## EXERCISE GOAL
Transcribe every entry precisely, omitting nothing.

#####

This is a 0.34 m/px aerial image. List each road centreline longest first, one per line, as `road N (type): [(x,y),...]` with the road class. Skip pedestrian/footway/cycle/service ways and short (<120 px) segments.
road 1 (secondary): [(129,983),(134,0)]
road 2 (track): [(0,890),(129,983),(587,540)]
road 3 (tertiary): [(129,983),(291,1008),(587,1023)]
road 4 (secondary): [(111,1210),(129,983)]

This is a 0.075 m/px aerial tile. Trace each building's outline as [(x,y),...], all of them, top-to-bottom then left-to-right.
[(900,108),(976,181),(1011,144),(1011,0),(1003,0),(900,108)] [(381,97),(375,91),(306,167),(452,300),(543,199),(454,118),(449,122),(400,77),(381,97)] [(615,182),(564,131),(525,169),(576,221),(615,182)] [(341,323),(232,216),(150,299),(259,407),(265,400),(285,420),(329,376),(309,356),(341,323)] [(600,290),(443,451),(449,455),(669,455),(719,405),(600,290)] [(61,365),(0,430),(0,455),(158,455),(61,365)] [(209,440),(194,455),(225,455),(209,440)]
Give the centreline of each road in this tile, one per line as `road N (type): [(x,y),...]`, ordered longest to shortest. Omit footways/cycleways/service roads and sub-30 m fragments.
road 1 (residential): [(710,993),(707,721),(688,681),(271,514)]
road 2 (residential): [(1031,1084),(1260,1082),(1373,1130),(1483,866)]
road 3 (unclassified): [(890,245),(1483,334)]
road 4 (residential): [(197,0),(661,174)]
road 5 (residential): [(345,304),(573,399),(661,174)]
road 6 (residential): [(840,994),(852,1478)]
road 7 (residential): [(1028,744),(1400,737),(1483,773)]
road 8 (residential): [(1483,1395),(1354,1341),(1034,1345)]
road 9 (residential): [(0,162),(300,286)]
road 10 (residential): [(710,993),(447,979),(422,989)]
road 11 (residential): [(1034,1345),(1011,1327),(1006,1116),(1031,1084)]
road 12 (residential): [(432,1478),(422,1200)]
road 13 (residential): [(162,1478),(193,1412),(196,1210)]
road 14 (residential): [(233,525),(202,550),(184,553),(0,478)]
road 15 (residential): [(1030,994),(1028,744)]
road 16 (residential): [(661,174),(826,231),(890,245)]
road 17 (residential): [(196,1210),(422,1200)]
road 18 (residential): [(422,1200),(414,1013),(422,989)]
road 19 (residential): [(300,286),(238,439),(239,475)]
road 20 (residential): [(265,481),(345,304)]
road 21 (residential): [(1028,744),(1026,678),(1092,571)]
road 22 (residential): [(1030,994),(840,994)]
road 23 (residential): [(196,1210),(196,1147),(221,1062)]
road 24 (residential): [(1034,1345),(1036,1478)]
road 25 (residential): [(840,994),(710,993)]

#####

## EXERCISE SOLUTION
This is a 0.34 m/px aerial image. List each road centreline longest first, one per line, as `road N (type): [(x,y),...]` with the road class. Skip pedestrian/footway/cycle/service ways and short (<120 px) segments.
road 1 (secondary): [(129,983),(134,0)]
road 2 (track): [(0,890),(129,983),(587,540)]
road 3 (tertiary): [(129,983),(291,1008),(587,1023)]
road 4 (secondary): [(111,1210),(129,983)]

This is a 0.075 m/px aerial tile. Trace each building's outline as [(x,y),...], all of them, top-to-bottom then left-to-right.
[(900,108),(976,181),(1011,144),(1011,0),(1003,0),(900,108)] [(381,97),(375,91),(306,167),(452,300),(543,199),(454,118),(449,122),(400,77),(381,97)] [(615,182),(564,131),(525,169),(576,221),(615,182)] [(341,323),(232,216),(150,299),(259,407),(265,400),(285,420),(329,376),(309,356),(341,323)] [(600,290),(443,451),(449,455),(669,455),(719,405),(600,290)] [(61,365),(0,430),(0,455),(158,455),(61,365)] [(209,440),(194,455),(225,455),(209,440)]
Give the centreline of each road in this tile, one per line as `road N (type): [(x,y),...]`, ordered longest to shortest. Omit footways/cycleways/service roads and sub-30 m fragments.
road 1 (residential): [(710,993),(707,721),(688,681),(271,514)]
road 2 (residential): [(1031,1084),(1260,1082),(1373,1130),(1483,866)]
road 3 (unclassified): [(890,245),(1483,334)]
road 4 (residential): [(197,0),(661,174)]
road 5 (residential): [(345,304),(573,399),(661,174)]
road 6 (residential): [(840,994),(852,1478)]
road 7 (residential): [(1028,744),(1400,737),(1483,773)]
road 8 (residential): [(1483,1395),(1354,1341),(1034,1345)]
road 9 (residential): [(0,162),(300,286)]
road 10 (residential): [(710,993),(447,979),(422,989)]
road 11 (residential): [(1034,1345),(1011,1327),(1006,1116),(1031,1084)]
road 12 (residential): [(432,1478),(422,1200)]
road 13 (residential): [(162,1478),(193,1412),(196,1210)]
road 14 (residential): [(233,525),(202,550),(184,553),(0,478)]
road 15 (residential): [(1030,994),(1028,744)]
road 16 (residential): [(661,174),(826,231),(890,245)]
road 17 (residential): [(196,1210),(422,1200)]
road 18 (residential): [(422,1200),(414,1013),(422,989)]
road 19 (residential): [(300,286),(238,439),(239,475)]
road 20 (residential): [(265,481),(345,304)]
road 21 (residential): [(1028,744),(1026,678),(1092,571)]
road 22 (residential): [(1030,994),(840,994)]
road 23 (residential): [(196,1210),(196,1147),(221,1062)]
road 24 (residential): [(1034,1345),(1036,1478)]
road 25 (residential): [(840,994),(710,993)]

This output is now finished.